_Requirement_
Each line from the one holding "U202 pin CV: N26 -> N3" to the last line of the listing must be set down exactly. No pictures are to be included.
== Segment start ==
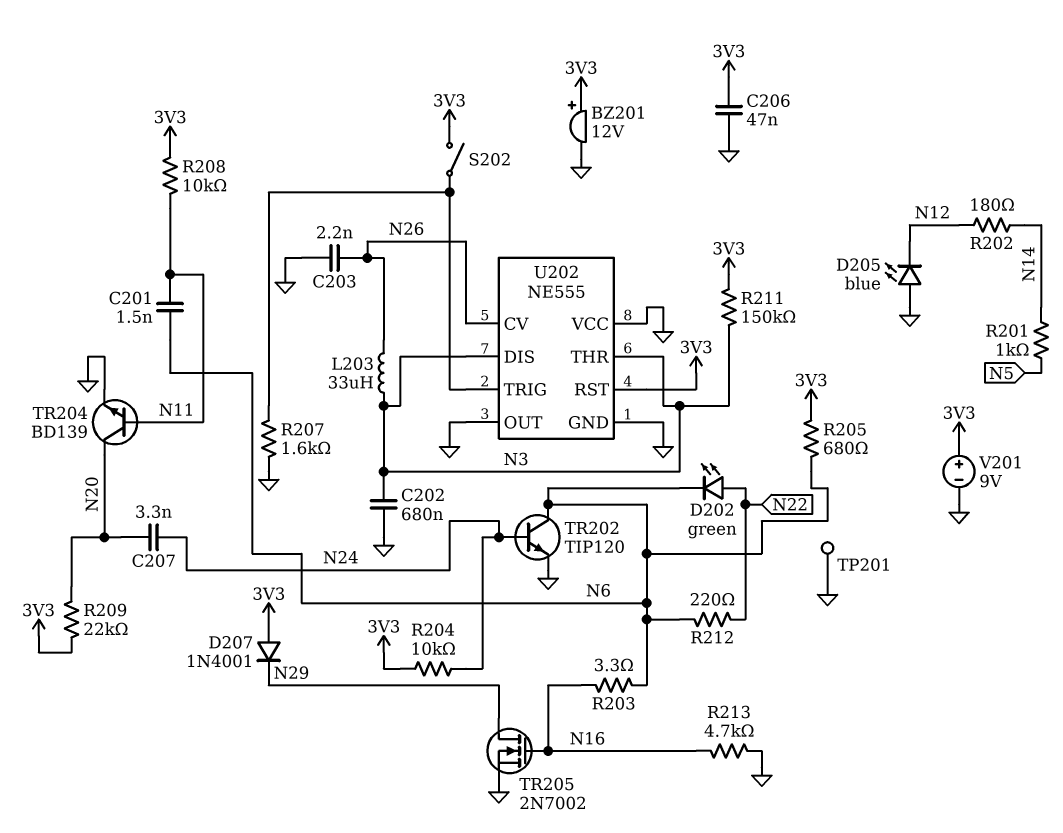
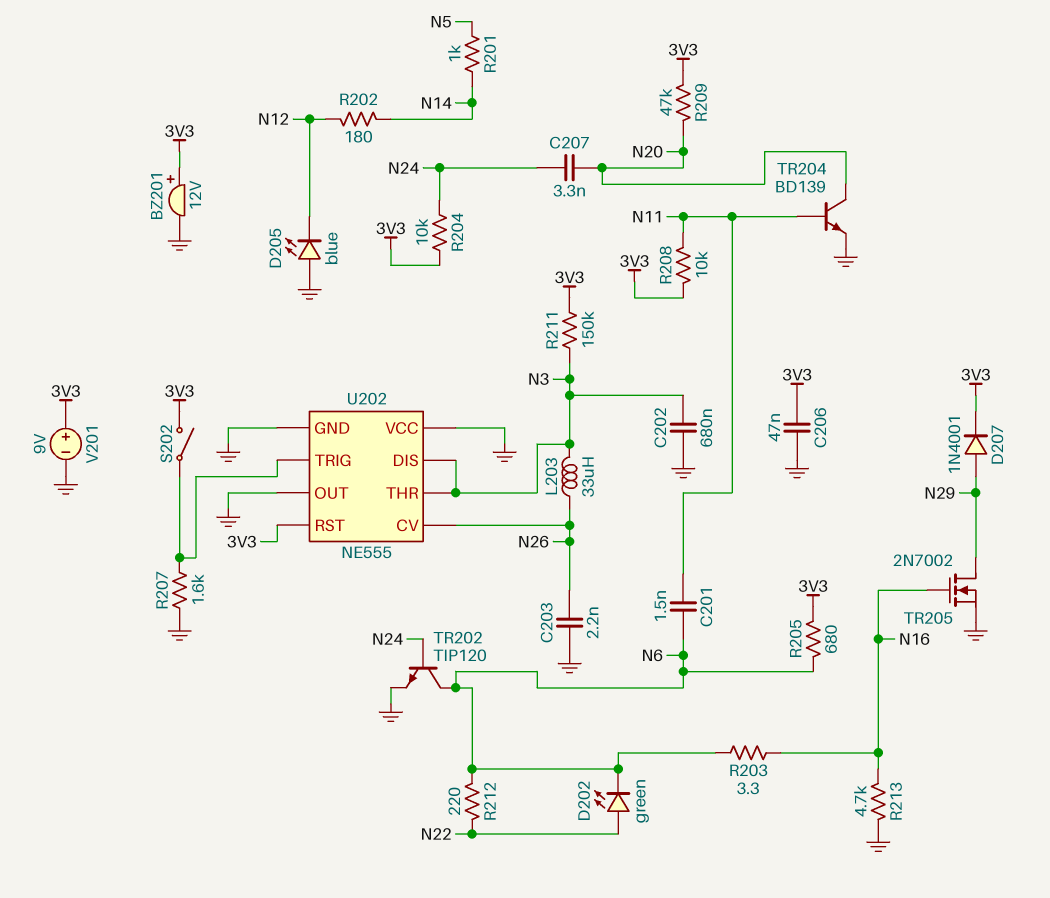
D207: diode 1N4001 (A 3V3, K N29) -> diode 1N4001 (A N29, K 3V3)
R209: 22k (3V3, N20) -> 47k (3V3, N20)
TP201: test point (GND) -> none

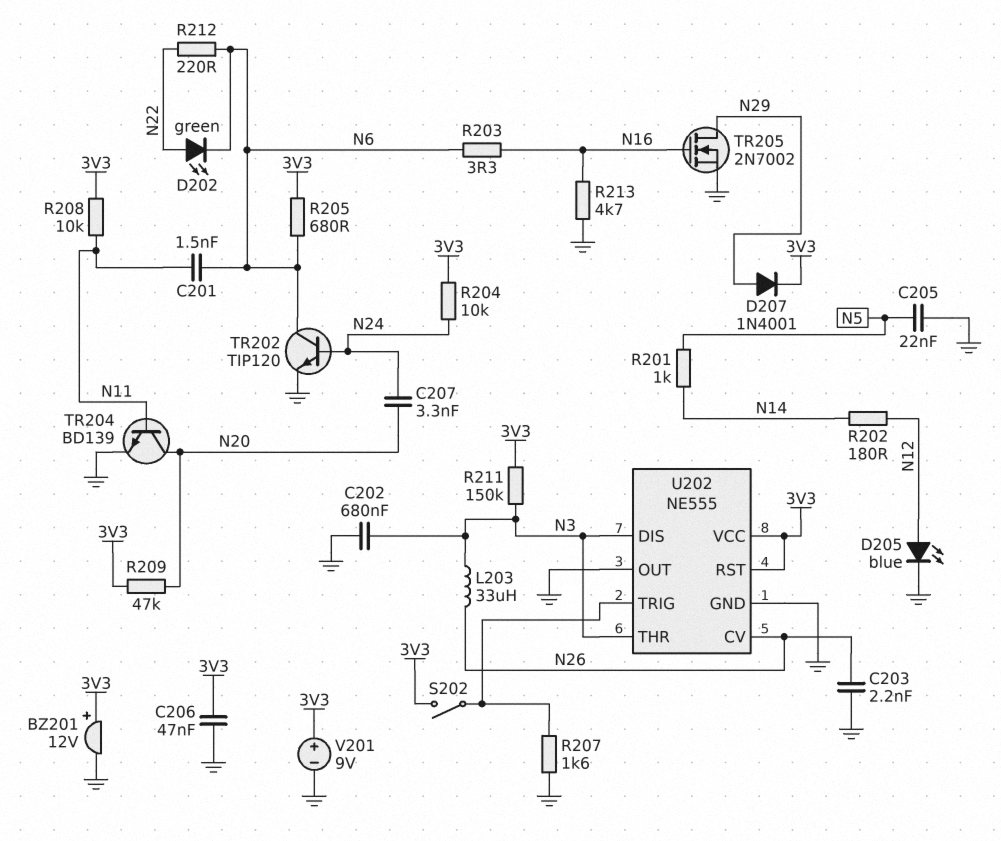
C205: none -> 22nF (GND, N5)
D205: LED blue (A GND, K N12) -> LED blue (A N12, K GND)
U202 pin VCC: GND -> 3V3

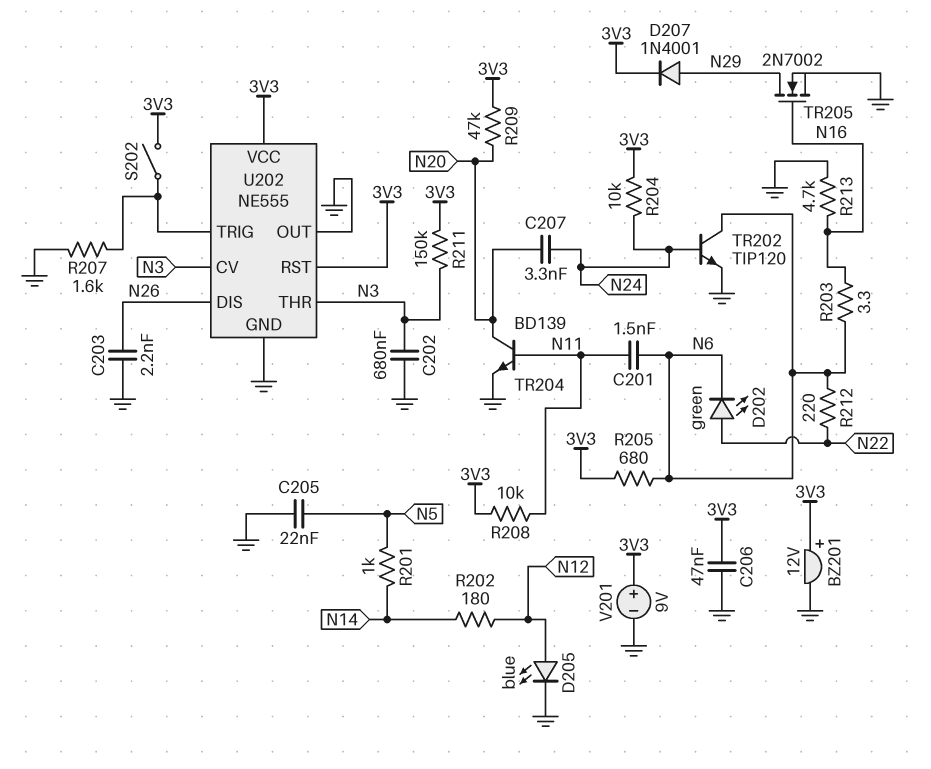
L203: 33uH (N3, N26) -> none
U202 pin CV: N26 -> N3
U202 pin DIS: N3 -> N26

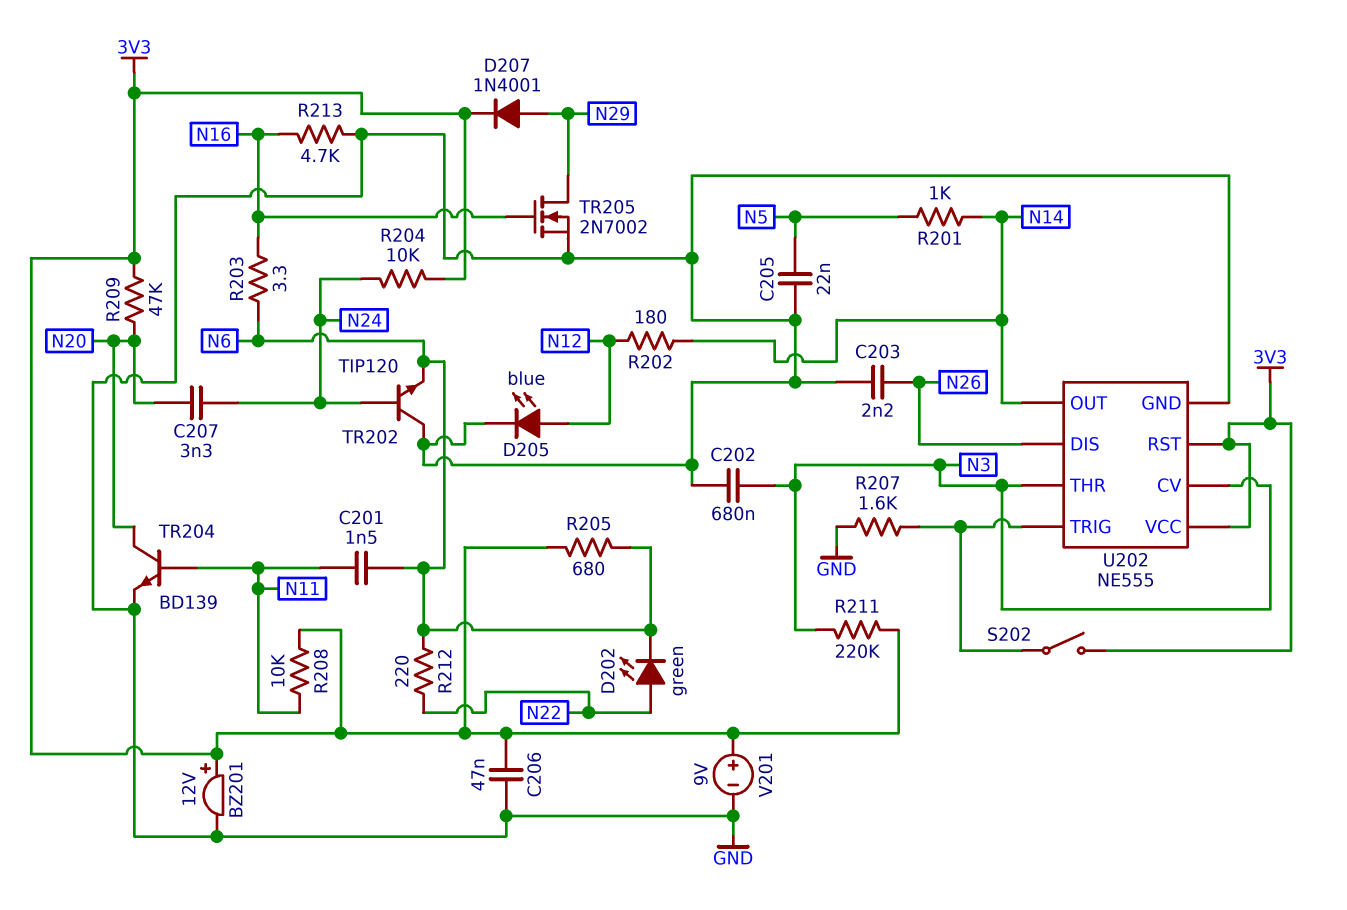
R211: 150k (3V3, N3) -> 220k (3V3, N3)
TR202: NPN TIP120 (B N24, C N6, E GND) -> NPN TIP120 (B N24, C GND, E N6)
U202 pin OUT: GND -> N14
== Segment end ==
_Finished exercise_
U202 pin CV: N26 -> N3
U202 pin DIS: N3 -> N26

R211: 150k (3V3, N3) -> 220k (3V3, N3)
TR202: NPN TIP120 (B N24, C N6, E GND) -> NPN TIP120 (B N24, C GND, E N6)
U202 pin OUT: GND -> N14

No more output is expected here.